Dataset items
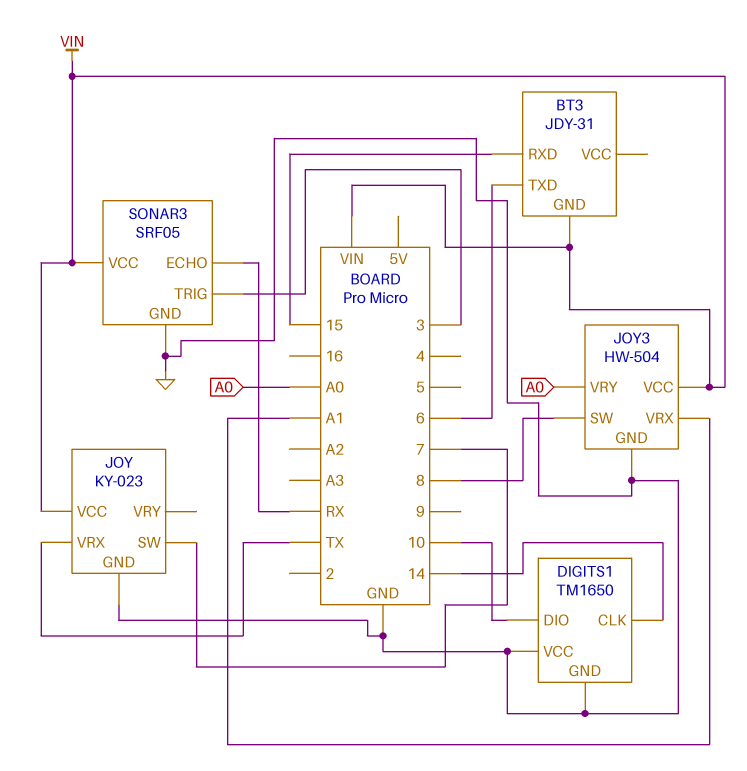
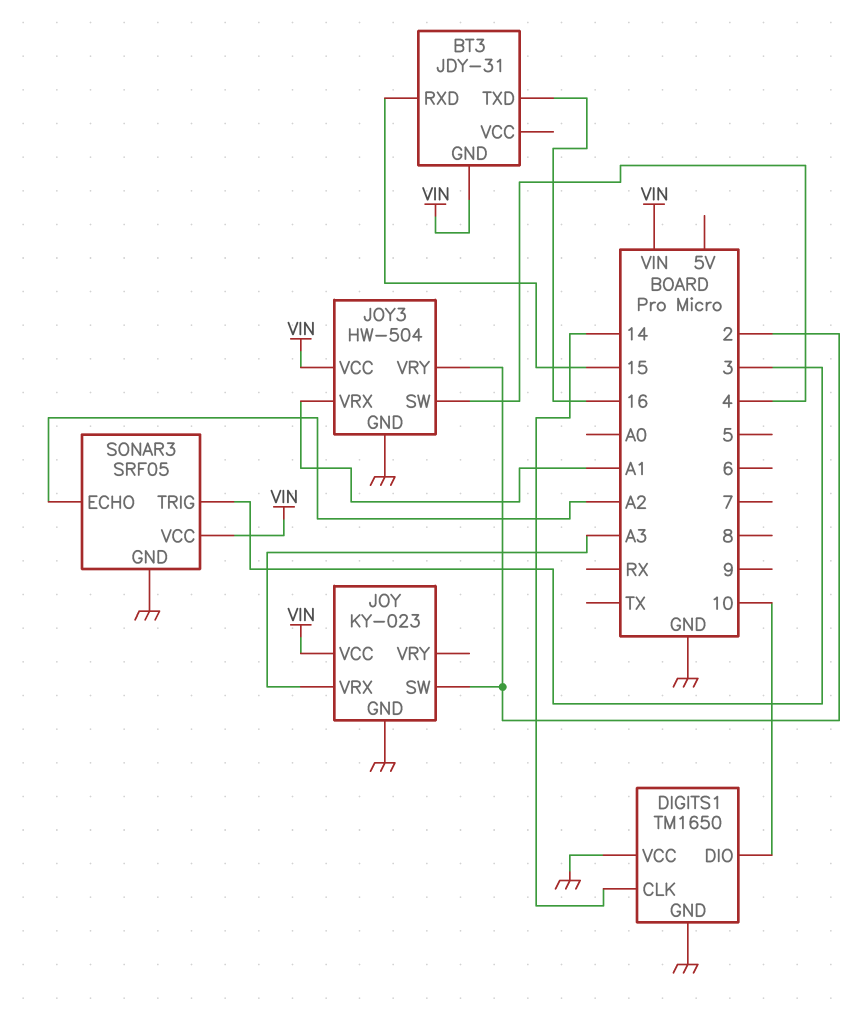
BT3 pin TXD: 6 -> 16
JOY pin SW: 7 -> 2
JOY pin VRX: TX -> A3
JOY3 pin SW: 8 -> 4
JOY3 pin VRY: A0 -> 2
SONAR3 pin ECHO: RX -> A2

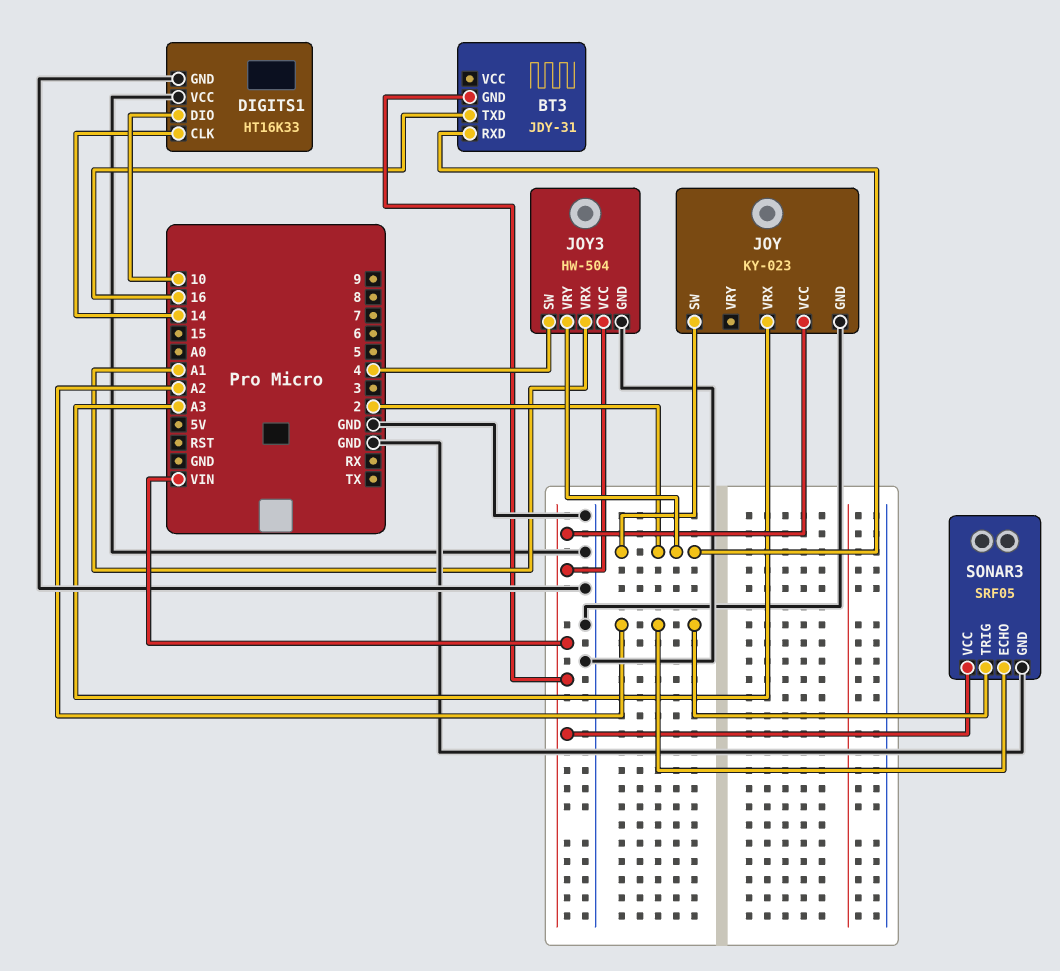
BT3 pin RXD: 15 -> 2
DIGITS1: TM1650 -> HT16K33
SONAR3 pin TRIG: 3 -> A2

• Prompt: A precise copy of each record, with the images removed, should be output.

• Response:
BT3 pin TXD: 6 -> 16
JOY pin SW: 7 -> 2
JOY pin VRX: TX -> A3
JOY3 pin SW: 8 -> 4
JOY3 pin VRY: A0 -> 2
SONAR3 pin ECHO: RX -> A2

BT3 pin RXD: 15 -> 2
DIGITS1: TM1650 -> HT16K33
SONAR3 pin TRIG: 3 -> A2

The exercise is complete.